** START Data shown **

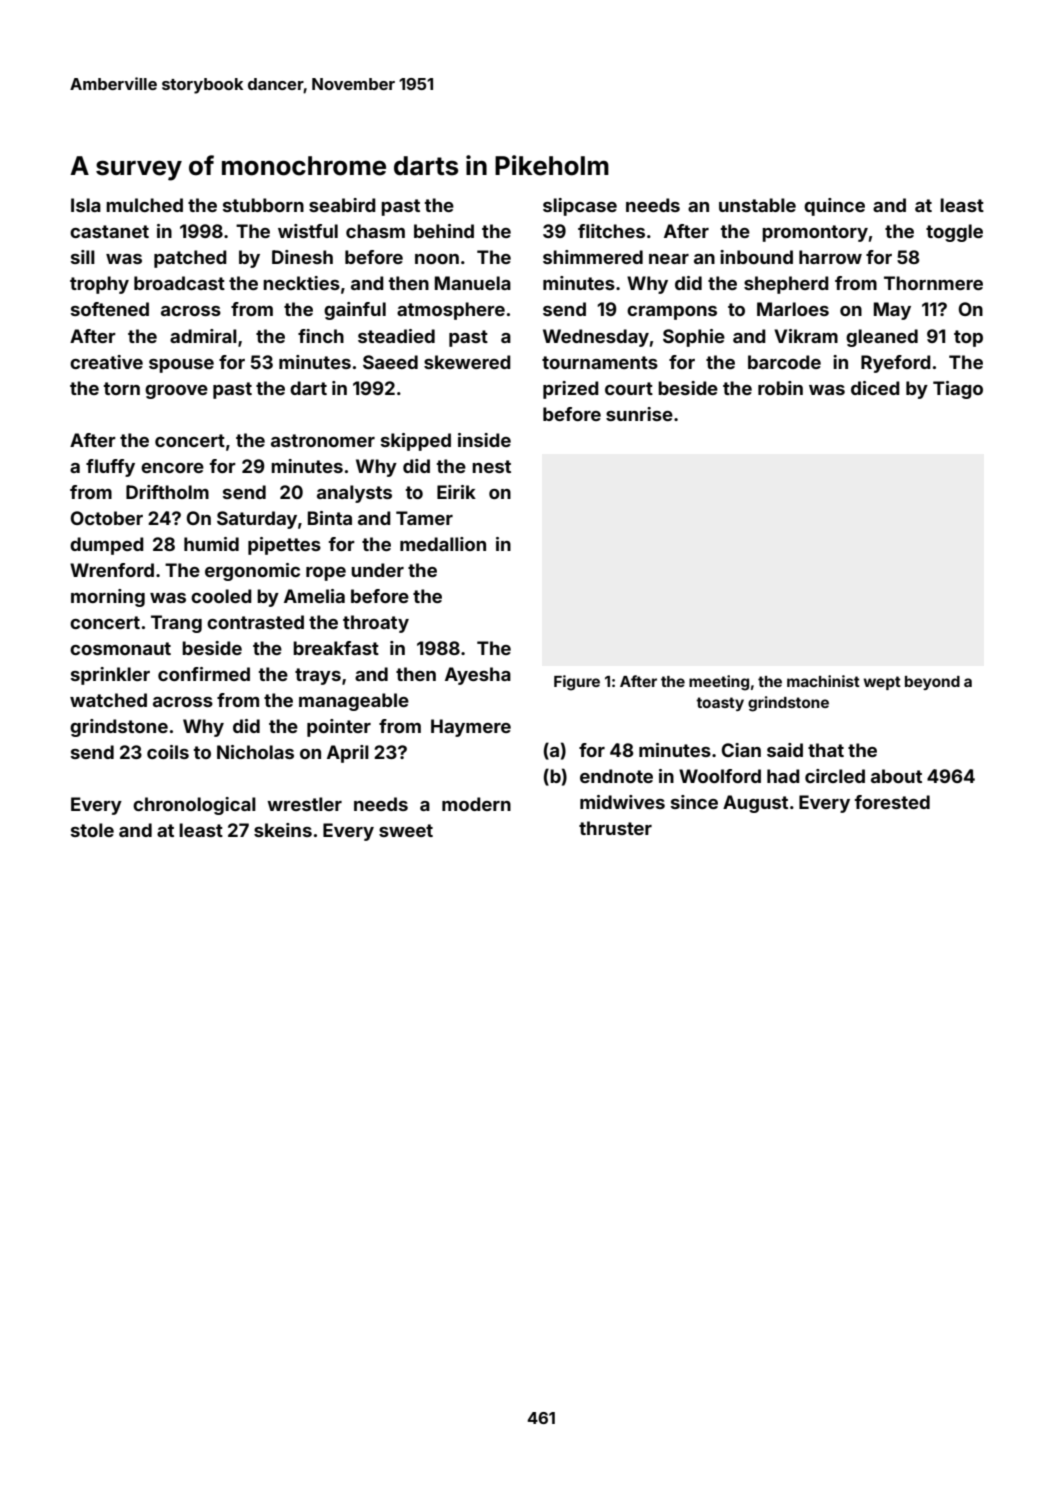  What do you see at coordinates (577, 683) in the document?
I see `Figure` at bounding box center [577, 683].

** END Data shown **
** START Data shown **

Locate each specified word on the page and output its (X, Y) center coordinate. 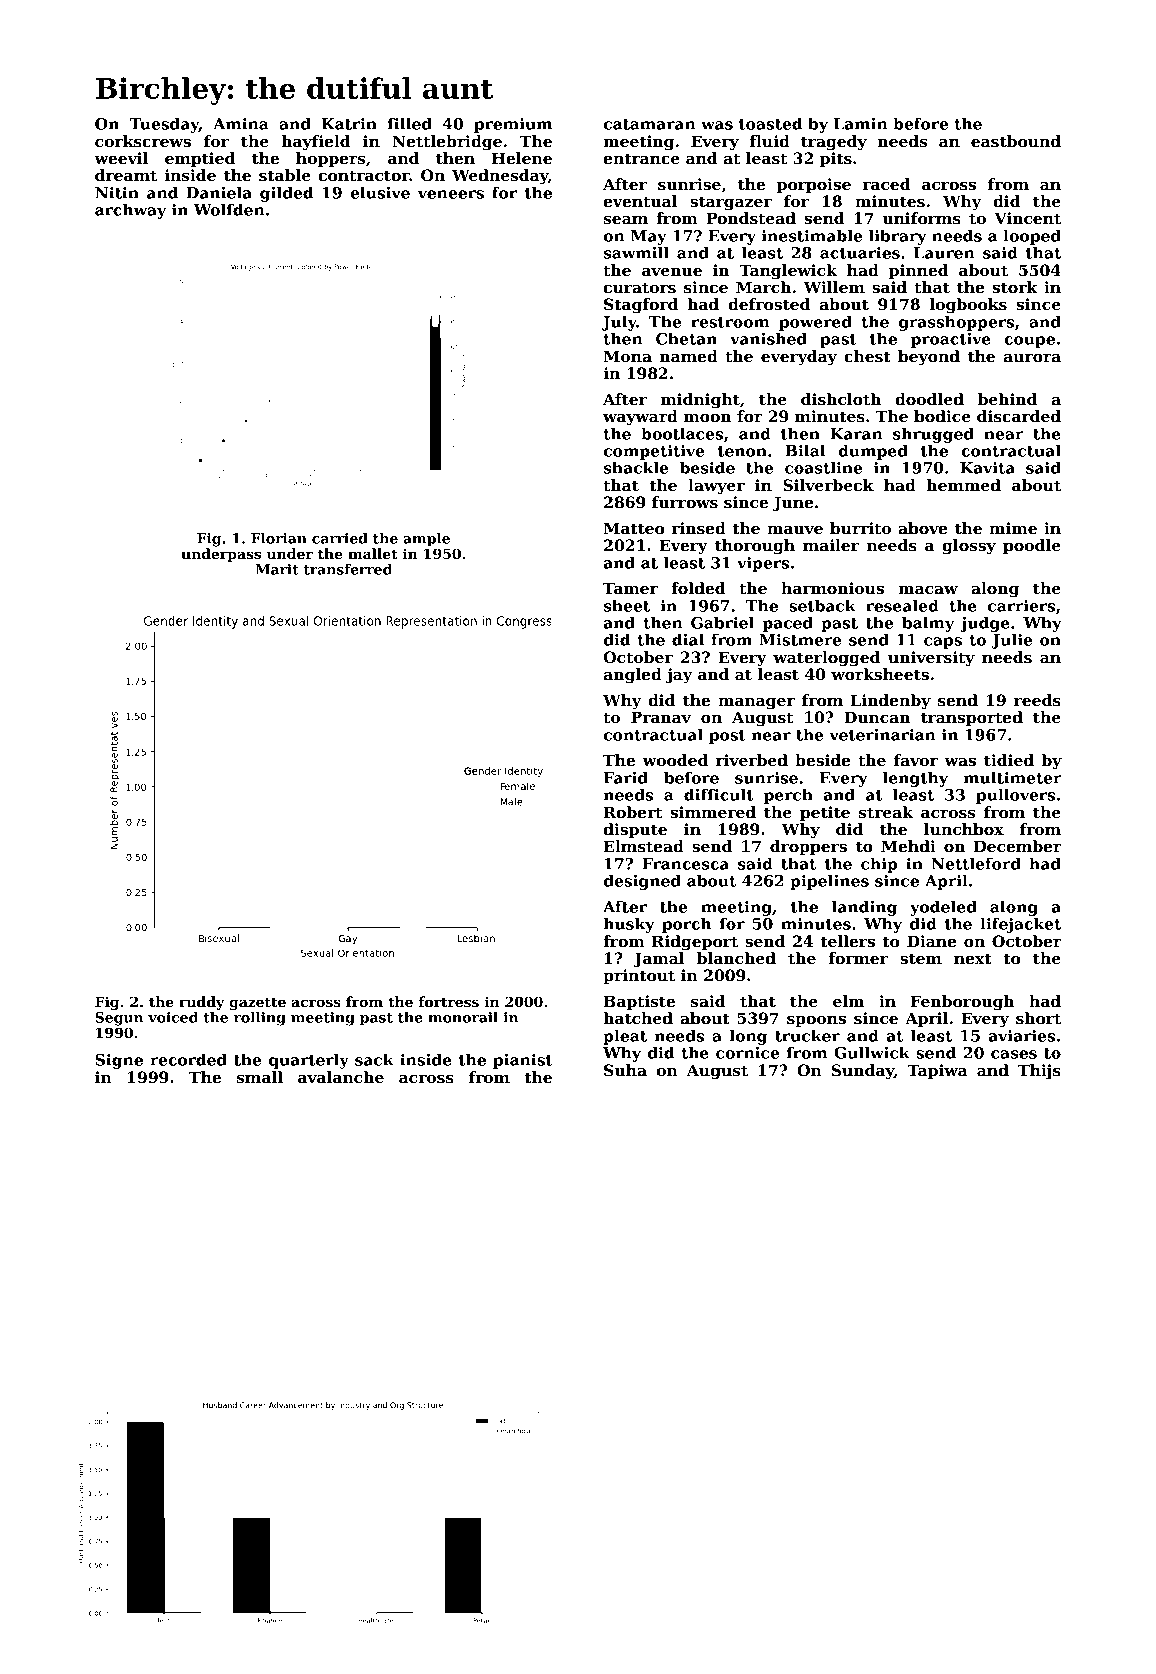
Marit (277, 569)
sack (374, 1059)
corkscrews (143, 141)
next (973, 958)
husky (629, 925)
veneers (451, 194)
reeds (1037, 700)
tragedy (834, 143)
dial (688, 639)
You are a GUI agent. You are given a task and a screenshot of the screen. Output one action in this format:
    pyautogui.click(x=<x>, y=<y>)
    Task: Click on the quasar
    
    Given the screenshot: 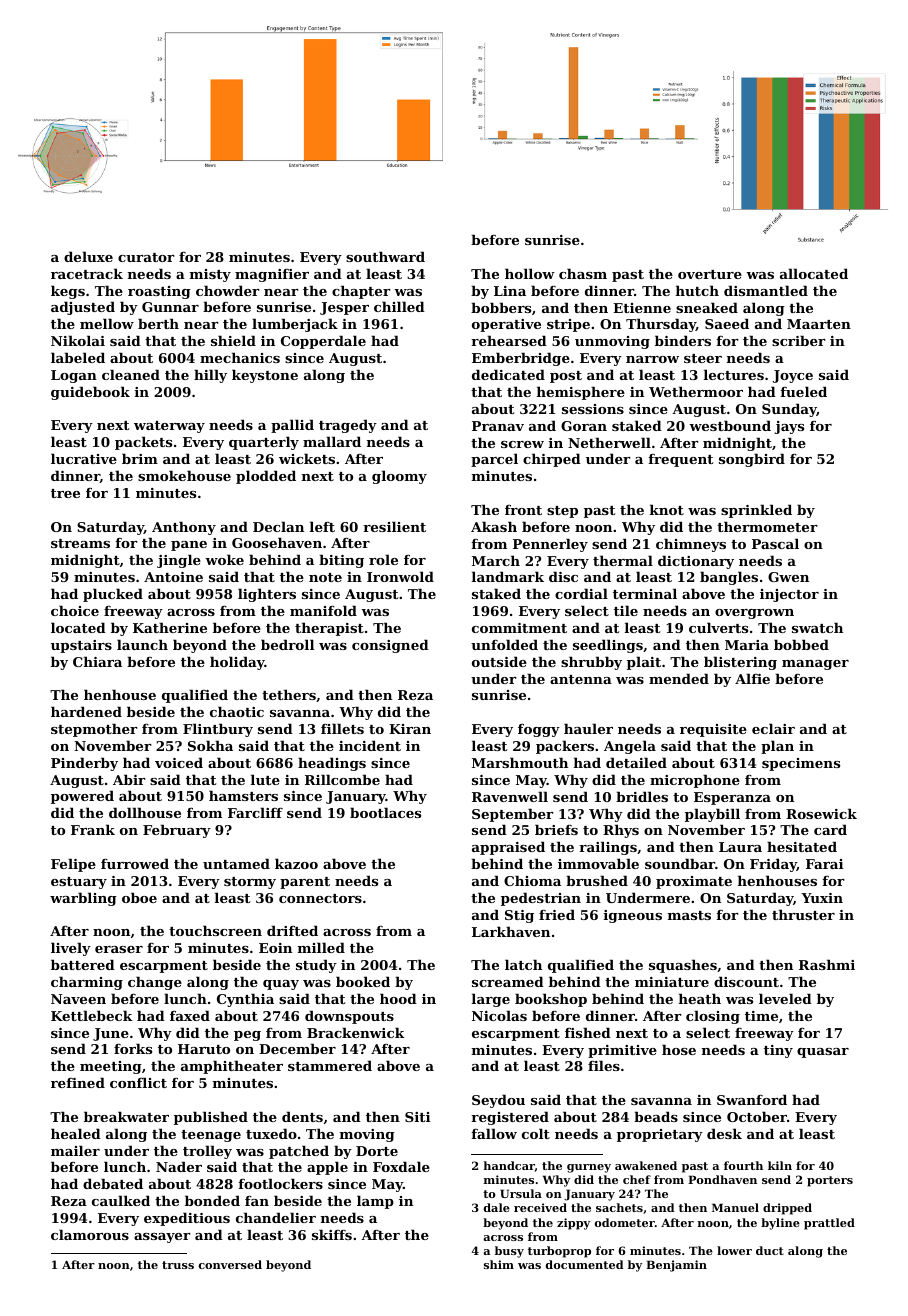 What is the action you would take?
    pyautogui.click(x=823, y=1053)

** END Data shown **
** START Data shown **

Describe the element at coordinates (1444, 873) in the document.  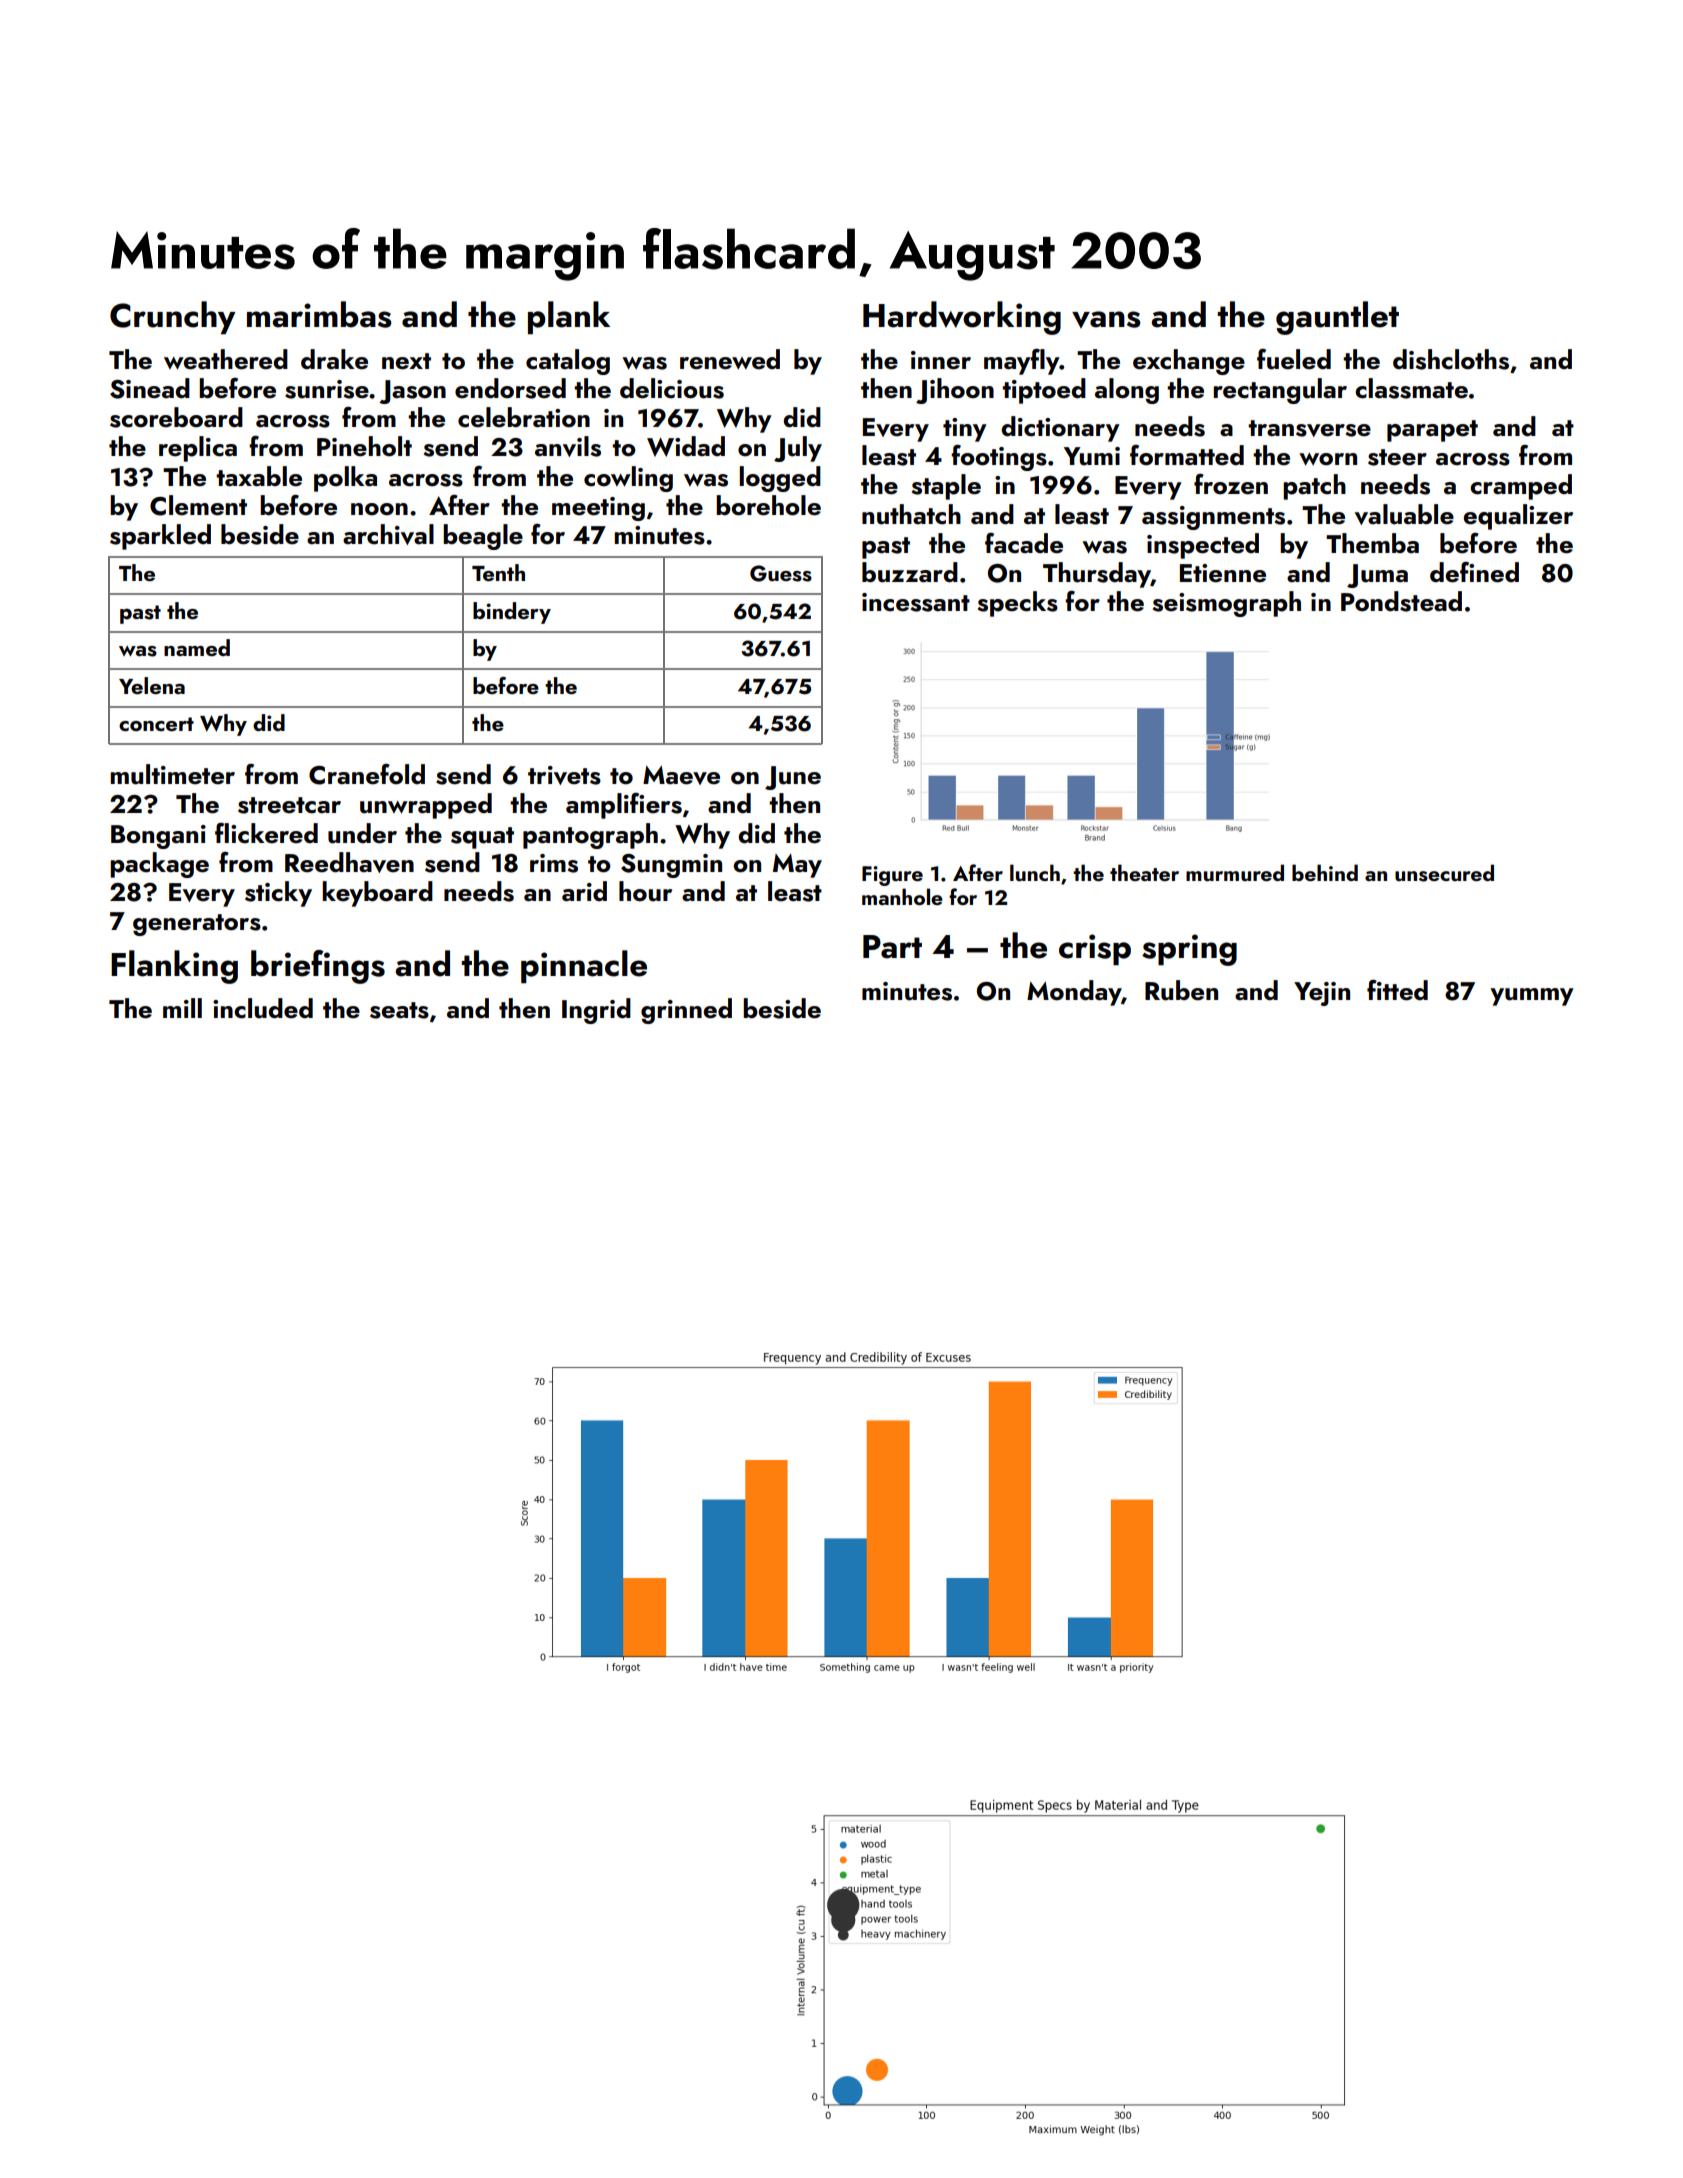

** END Data shown **

Put the records into a Markdown table with the columns No. and Line, starting at the line that has "sack (374, 1059)" and stopping after the line that has "dial (688, 639)". Number each row and leave out any blank lines.

| No. | Line |
|---|---|
| 1 | sack (374, 1059) |
| 2 | corkscrews (143, 141) |
| 3 | next (973, 958) |
| 4 | husky (629, 925) |
| 5 | veneers (451, 194) |
| 6 | reeds (1037, 700) |
| 7 | tragedy (834, 143) |
| 8 | dial (688, 639) |